Could you repeat word for word only the lines from the one containing "armchair: (234, 444)" to the last line of the data below?

(INPUT FOR THIS TASK begins)

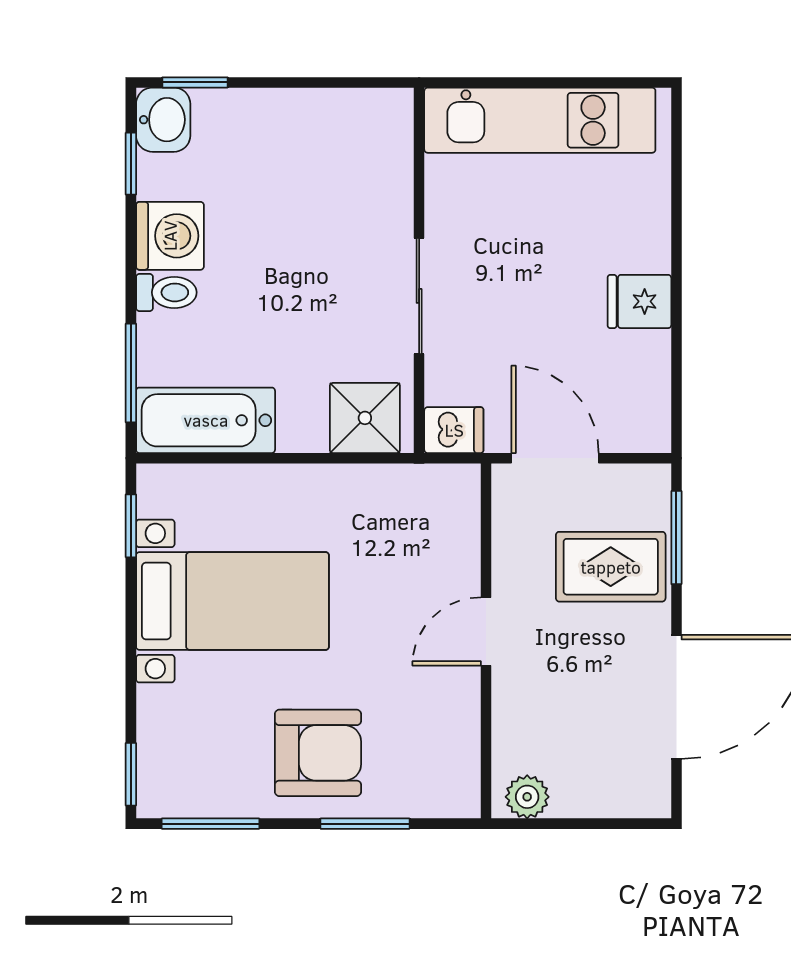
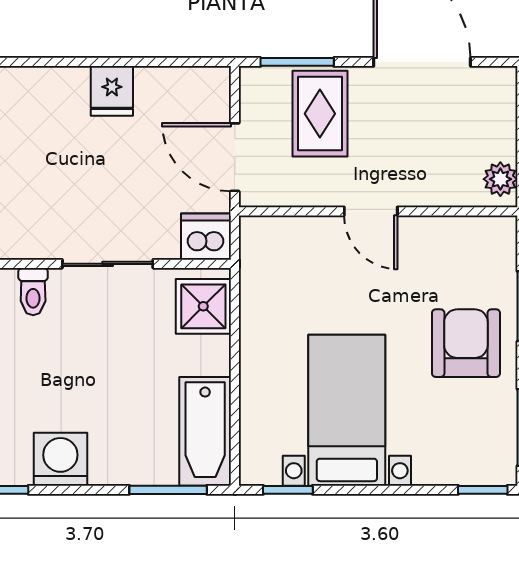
toilet: (166, 292) -> (33, 292), moved, turned 180
dishwasher: (454, 430) -> (206, 237), width x1.38
door: (555, 458) -> (235, 157), hinge flipped

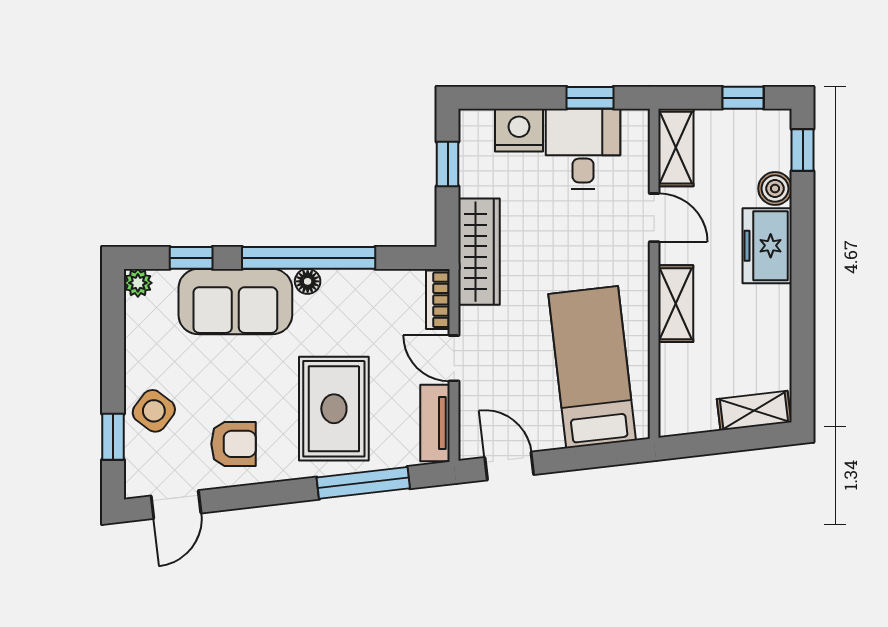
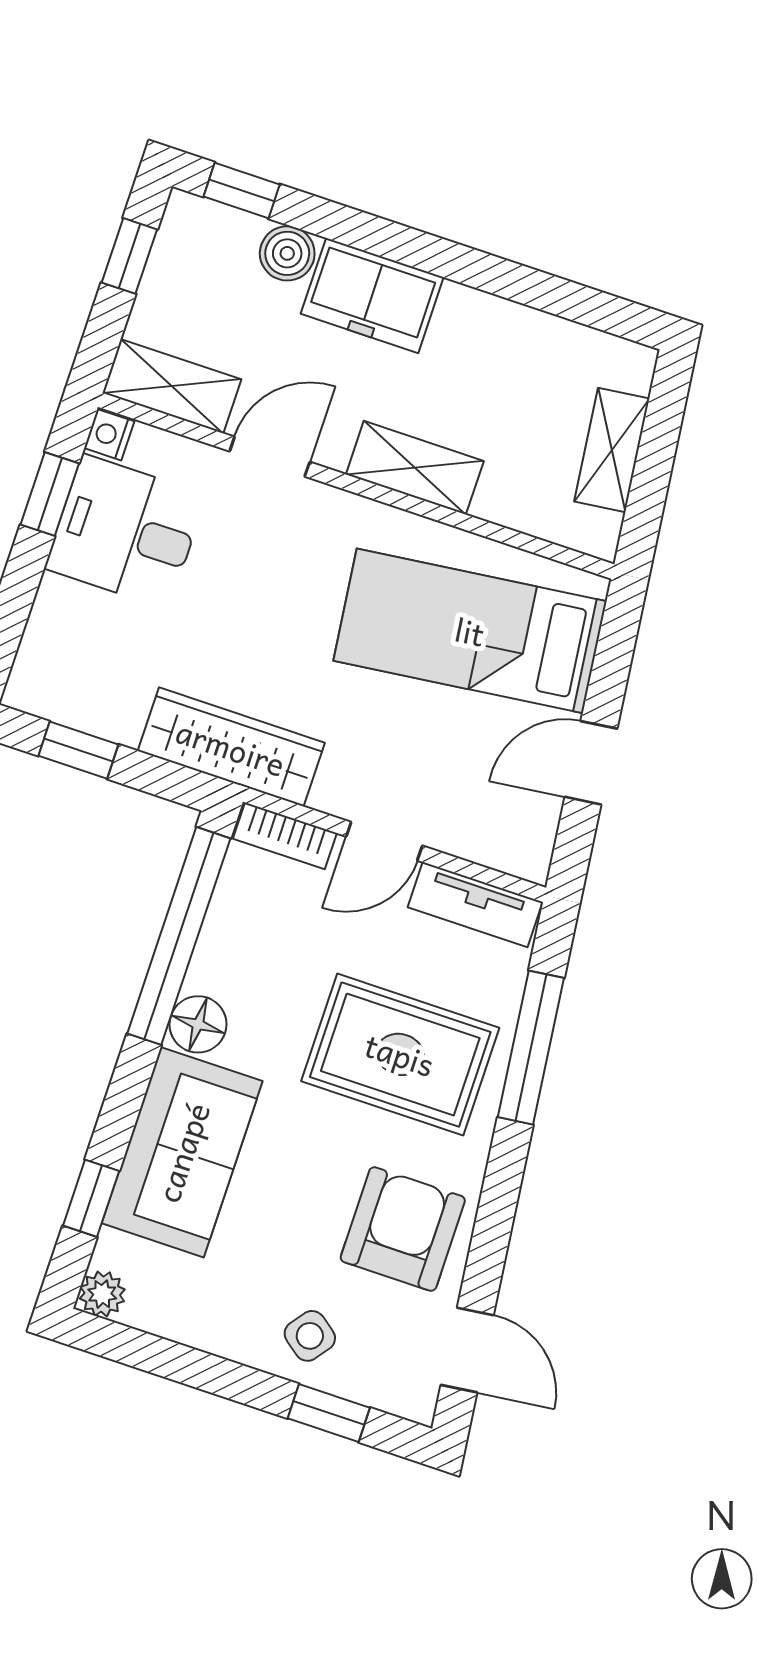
nightstand: (519, 130) -> (109, 435), moved, width x0.53, depth x0.56
window: (309, 258) -> (179, 936), moved
floor lamp: (308, 281) -> (198, 1024), width x1.37, depth x1.37
side table: (154, 411) -> (310, 1336), width x0.73, depth x0.73
shelving: (754, 411) -> (612, 450), moved
armchair: (234, 444) -> (403, 1229), width x1.38, depth x1.38
door: (509, 466) -> (591, 763), moved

(INPUT FOR THIS TASK ends)

**RESULT OF THIS EXERCISE**
armchair: (234, 444) -> (403, 1229), width x1.38, depth x1.38
door: (509, 466) -> (591, 763), moved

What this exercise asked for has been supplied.